Transcribe only part of the material below: the lines from the one containing "camera: 120 degrees right, 5 degrees up" through the one containing "(436, 367) = (400, 329): pink", inclusive, exactly as written.

----------------------------------------

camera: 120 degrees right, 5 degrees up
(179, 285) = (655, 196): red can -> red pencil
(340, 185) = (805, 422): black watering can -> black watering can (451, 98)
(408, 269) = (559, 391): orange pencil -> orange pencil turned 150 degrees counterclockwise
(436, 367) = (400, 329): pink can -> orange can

----------------------------------------

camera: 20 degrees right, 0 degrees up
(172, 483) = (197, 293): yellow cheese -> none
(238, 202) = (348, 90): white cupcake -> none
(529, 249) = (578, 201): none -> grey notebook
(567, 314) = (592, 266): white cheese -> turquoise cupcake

----------------------------------------

RESPONSE AREA –
camera: 120 degrees right, 5 degrees up
(179, 285) = (655, 196): red can -> red pencil
(340, 185) = (805, 422): black watering can -> black watering can (451, 98)
(408, 269) = (559, 391): orange pencil -> orange pencil turned 150 degrees counterclockwise
(436, 367) = (400, 329): pink can -> orange can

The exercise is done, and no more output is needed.